→ **Records contained in a dataset**
::::::::

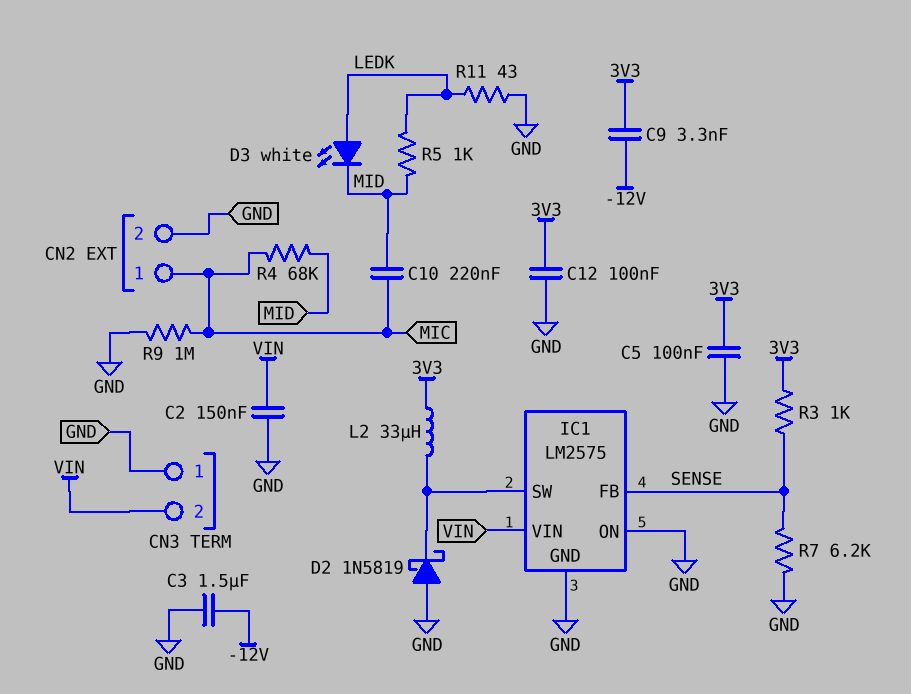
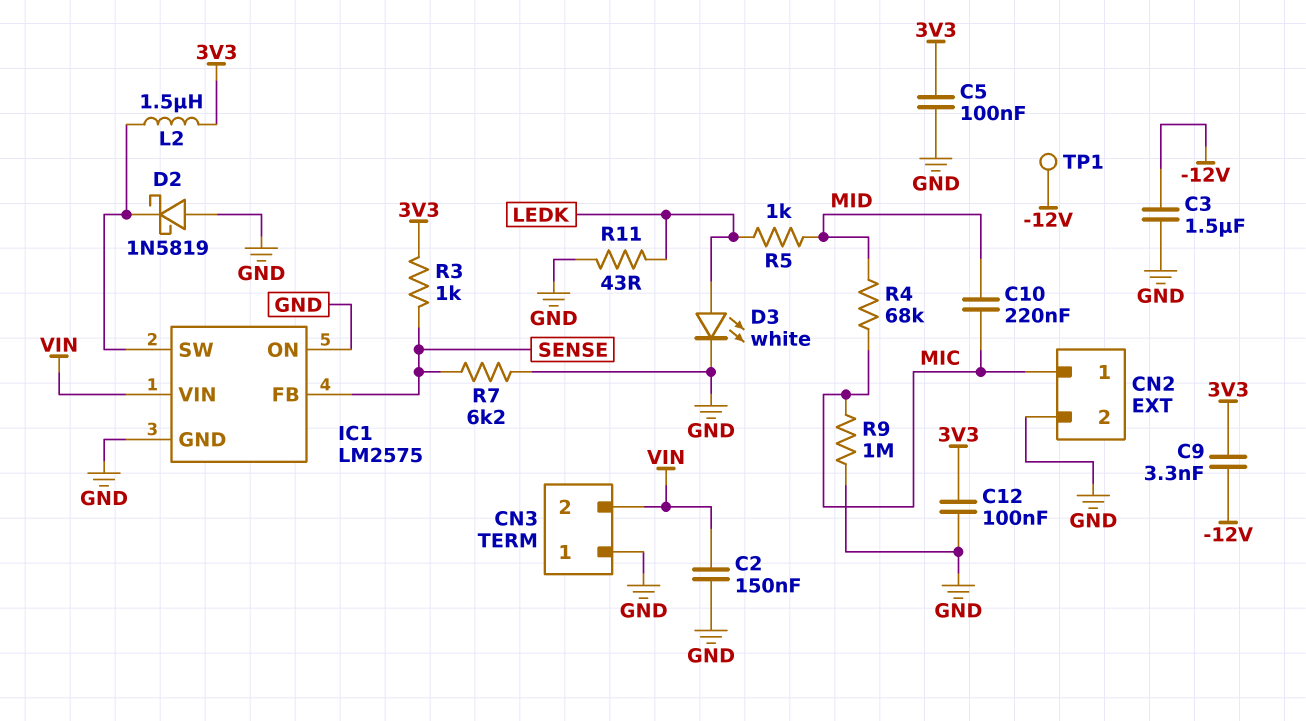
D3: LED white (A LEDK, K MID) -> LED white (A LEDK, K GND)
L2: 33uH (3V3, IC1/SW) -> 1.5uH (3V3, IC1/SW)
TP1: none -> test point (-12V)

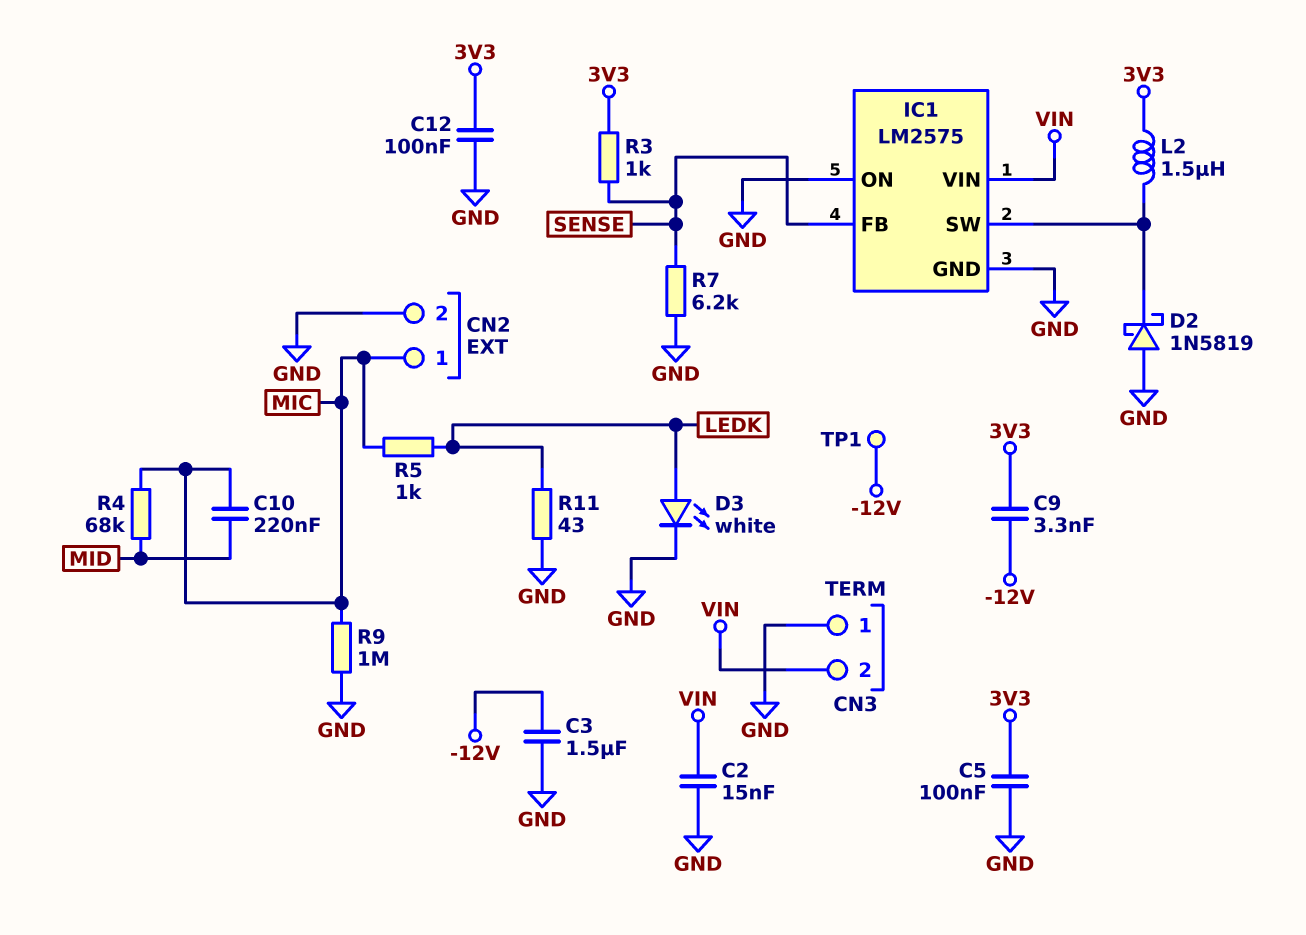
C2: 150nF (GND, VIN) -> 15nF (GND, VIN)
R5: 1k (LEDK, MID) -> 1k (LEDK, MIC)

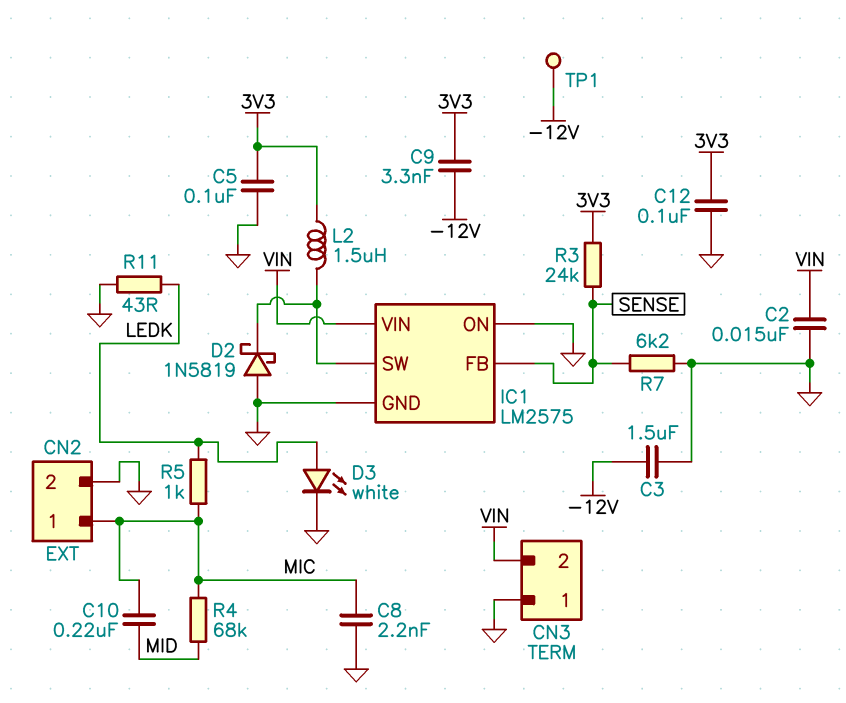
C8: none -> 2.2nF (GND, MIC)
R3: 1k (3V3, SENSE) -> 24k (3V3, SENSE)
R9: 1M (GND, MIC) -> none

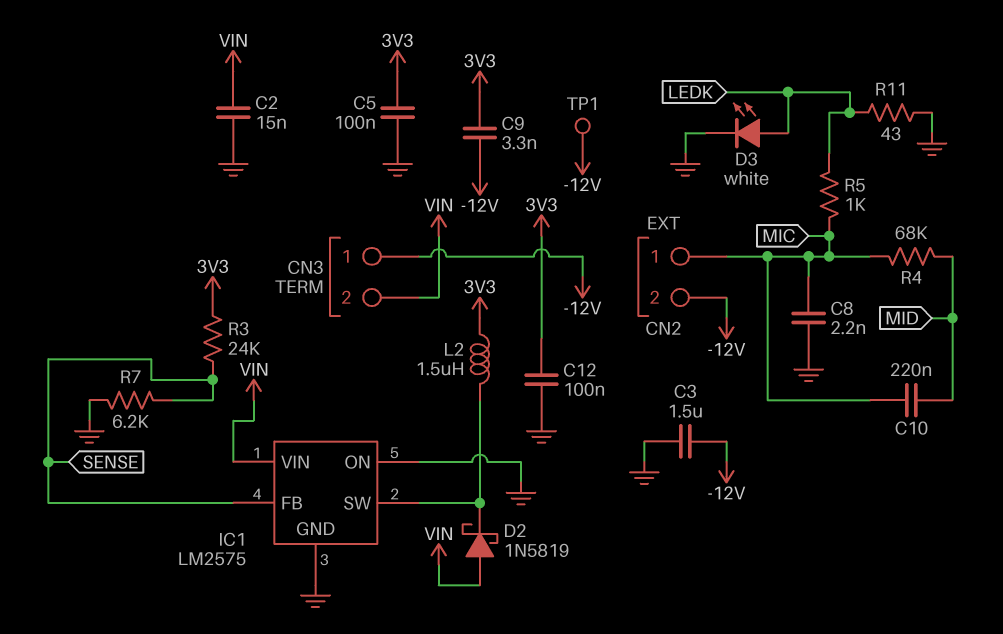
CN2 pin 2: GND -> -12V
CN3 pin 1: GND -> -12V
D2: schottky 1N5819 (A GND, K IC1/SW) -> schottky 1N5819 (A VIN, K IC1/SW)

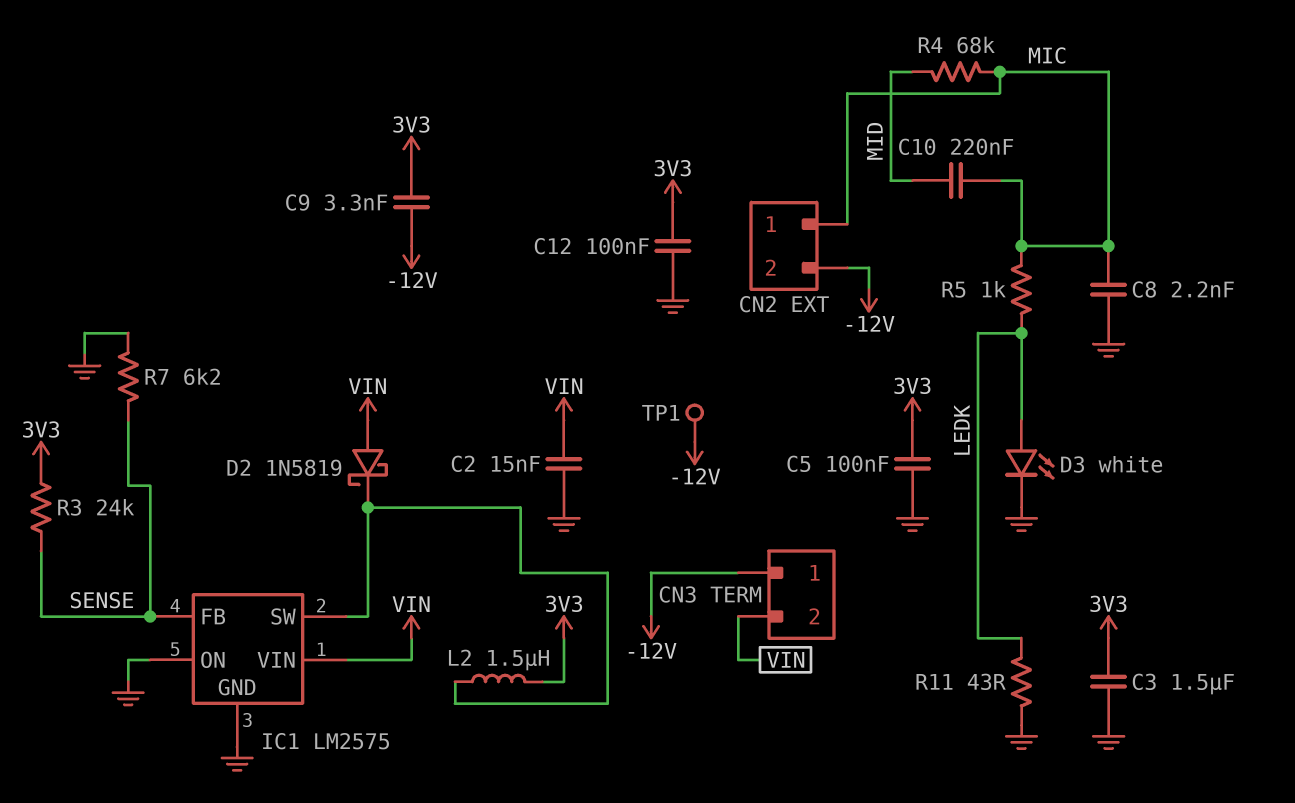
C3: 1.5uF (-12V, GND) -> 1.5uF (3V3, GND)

::::::::

→ **Assigned task**
An acceptable answer holds exactly the lines from the one with "C8: none -> 2.2nF (GND, MIC)" through the end of the entries above, both ends kept, and no pictures at all.

→ **Reply to the task**
C8: none -> 2.2nF (GND, MIC)
R3: 1k (3V3, SENSE) -> 24k (3V3, SENSE)
R9: 1M (GND, MIC) -> none

CN2 pin 2: GND -> -12V
CN3 pin 1: GND -> -12V
D2: schottky 1N5819 (A GND, K IC1/SW) -> schottky 1N5819 (A VIN, K IC1/SW)

C3: 1.5uF (-12V, GND) -> 1.5uF (3V3, GND)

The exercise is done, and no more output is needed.